Exercise:
Could you output the whole listing exactly as it stands, minus any images?

Dataset excerpts:
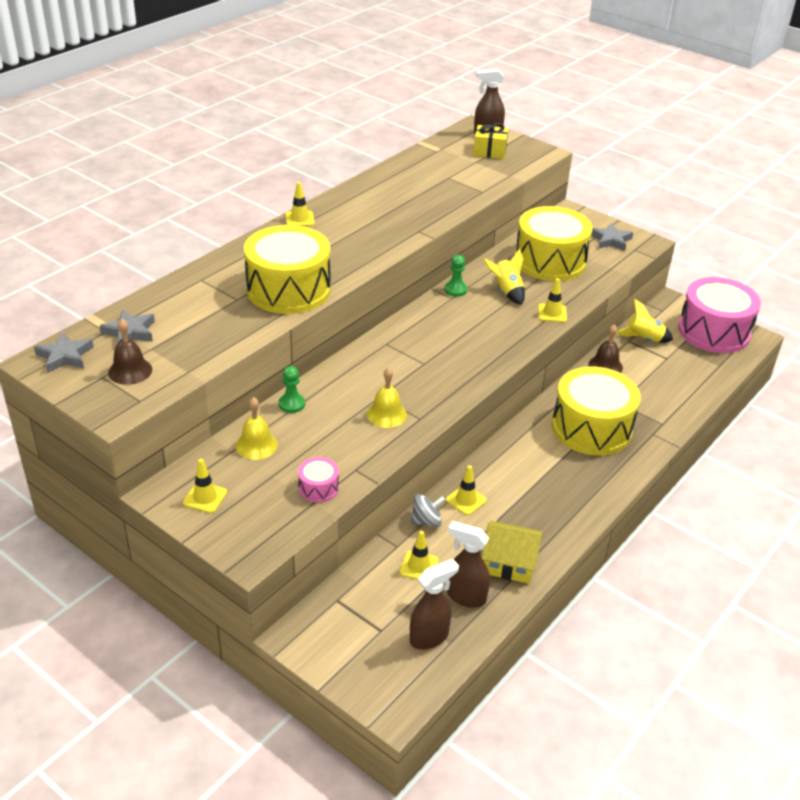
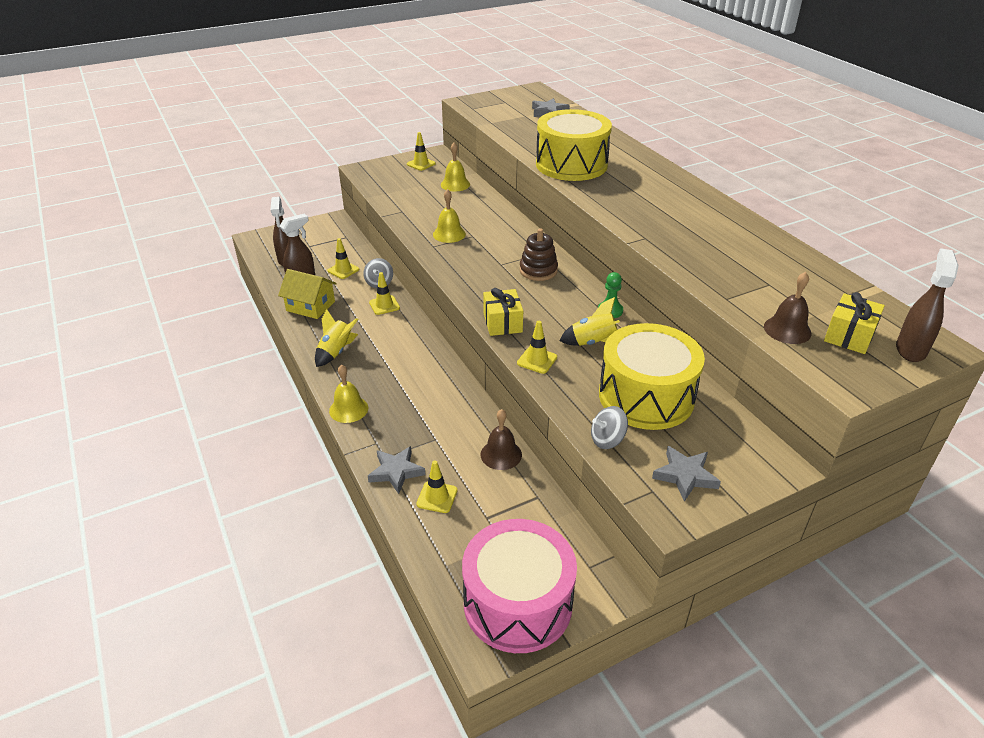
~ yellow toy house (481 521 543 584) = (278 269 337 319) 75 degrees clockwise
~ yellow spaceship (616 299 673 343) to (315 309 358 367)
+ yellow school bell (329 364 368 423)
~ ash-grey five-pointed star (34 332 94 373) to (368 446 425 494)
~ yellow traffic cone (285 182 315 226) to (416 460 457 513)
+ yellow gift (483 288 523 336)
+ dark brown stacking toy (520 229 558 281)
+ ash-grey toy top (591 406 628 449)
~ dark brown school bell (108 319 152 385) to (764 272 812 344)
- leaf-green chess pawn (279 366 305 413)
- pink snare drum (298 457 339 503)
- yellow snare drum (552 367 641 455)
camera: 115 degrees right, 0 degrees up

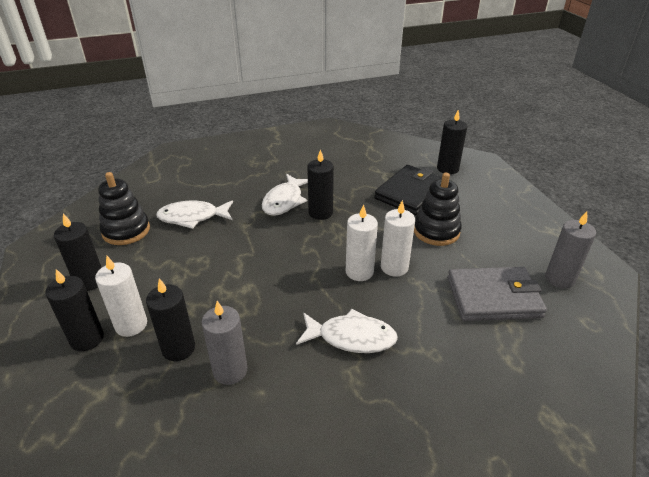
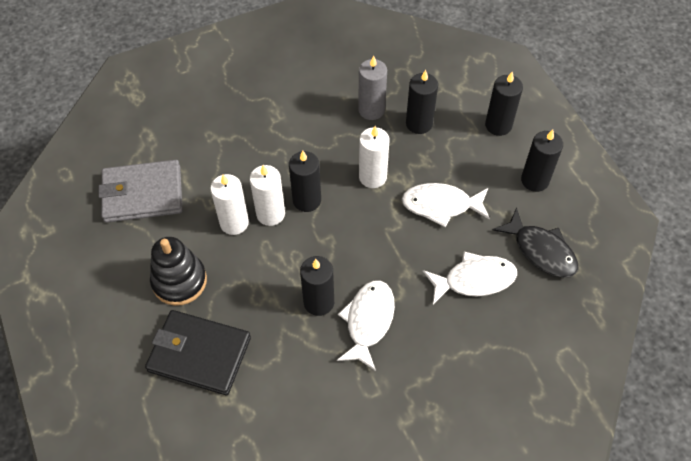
~ jet-black card wallet (374 165 442 215) = (145 310 251 395) 75 degrees clockwise
~ jet-black pillar candle (437 110 467 175) to (289 151 321 212)
~ pure white pillar candle (95 256 147 337) to (359 126 390 188)
~ pure white toy fish (296 309 398 353) to (402 183 490 228)
~ jet-black stacking toy (98 172 150 245) to jet-black toy fish (493 207 578 278)
- ash-grey pillar candle (545 211 596 289)
camera: 175 degrees right, 20 degrees up

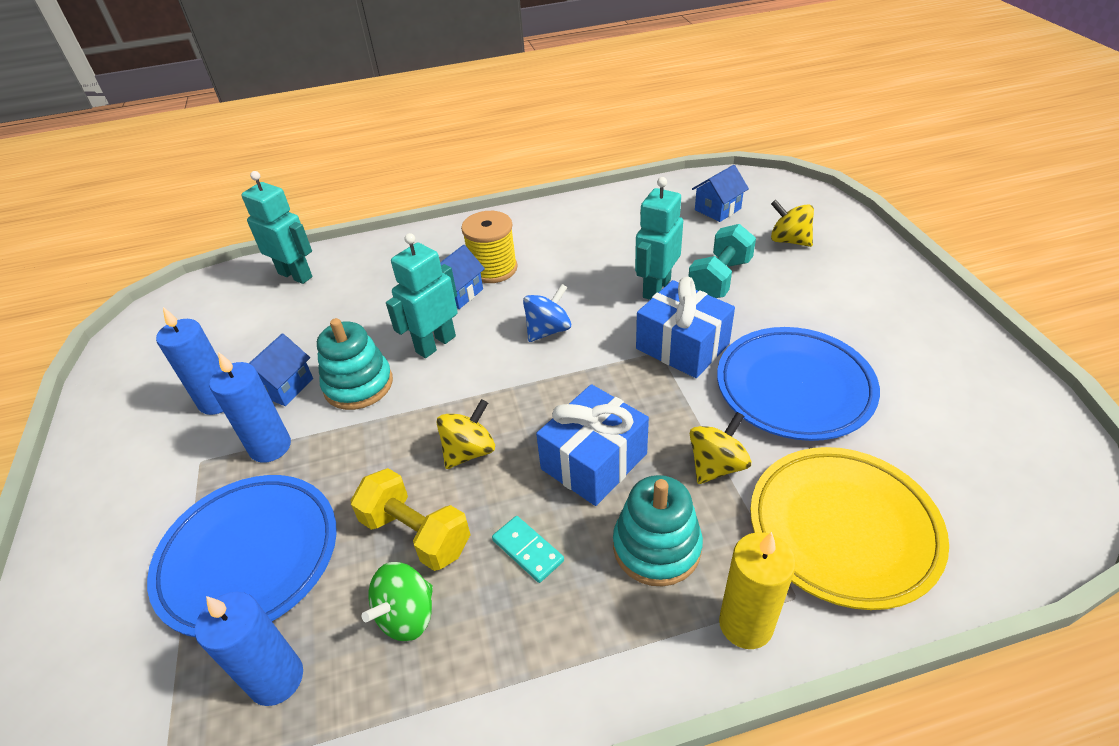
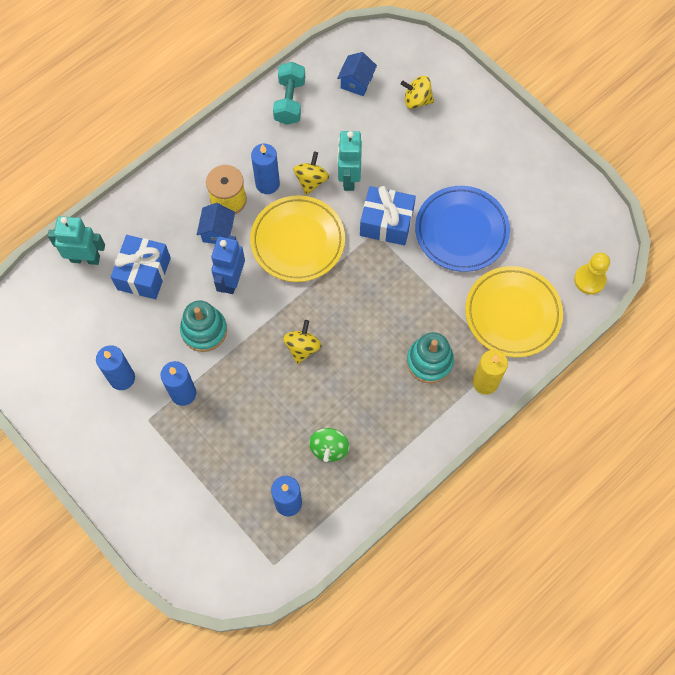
~ blue gift (536 384 649 506) to (111 235 171 299)
~ teal robot figure (386 233 458 358) to blue robot figure (211 235 245 294)
~ blue toy top (523 284 571 342) to yellow plate (250 195 345 282)
+ blue pillar candle (251 144 280 194)
~ teal hand weight (688 224 756 298) to (273 62 305 125)
~ yellow toy top (690 412 751 484) to (293 151 329 195)
+ yellow chess pawn (574 252 610 295)
- blue plate (147 475 337 637)
- blue toy house (249 333 313 406)
- yellow hand weight (351 468 471 571)
- teal domino tile (492 516 564 583)
camera: 30 degrees left, 25 degrees up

Exercise output:
~ yellow toy house (481 521 543 584) = (278 269 337 319) 75 degrees clockwise
~ yellow spaceship (616 299 673 343) to (315 309 358 367)
+ yellow school bell (329 364 368 423)
~ ash-grey five-pointed star (34 332 94 373) to (368 446 425 494)
~ yellow traffic cone (285 182 315 226) to (416 460 457 513)
+ yellow gift (483 288 523 336)
+ dark brown stacking toy (520 229 558 281)
+ ash-grey toy top (591 406 628 449)
~ dark brown school bell (108 319 152 385) to (764 272 812 344)
- leaf-green chess pawn (279 366 305 413)
- pink snare drum (298 457 339 503)
- yellow snare drum (552 367 641 455)
camera: 115 degrees right, 0 degrees up

~ jet-black card wallet (374 165 442 215) = (145 310 251 395) 75 degrees clockwise
~ jet-black pillar candle (437 110 467 175) to (289 151 321 212)
~ pure white pillar candle (95 256 147 337) to (359 126 390 188)
~ pure white toy fish (296 309 398 353) to (402 183 490 228)
~ jet-black stacking toy (98 172 150 245) to jet-black toy fish (493 207 578 278)
- ash-grey pillar candle (545 211 596 289)
camera: 175 degrees right, 20 degrees up

~ blue gift (536 384 649 506) to (111 235 171 299)
~ teal robot figure (386 233 458 358) to blue robot figure (211 235 245 294)
~ blue toy top (523 284 571 342) to yellow plate (250 195 345 282)
+ blue pillar candle (251 144 280 194)
~ teal hand weight (688 224 756 298) to (273 62 305 125)
~ yellow toy top (690 412 751 484) to (293 151 329 195)
+ yellow chess pawn (574 252 610 295)
- blue plate (147 475 337 637)
- blue toy house (249 333 313 406)
- yellow hand weight (351 468 471 571)
- teal domino tile (492 516 564 583)
camera: 30 degrees left, 25 degrees up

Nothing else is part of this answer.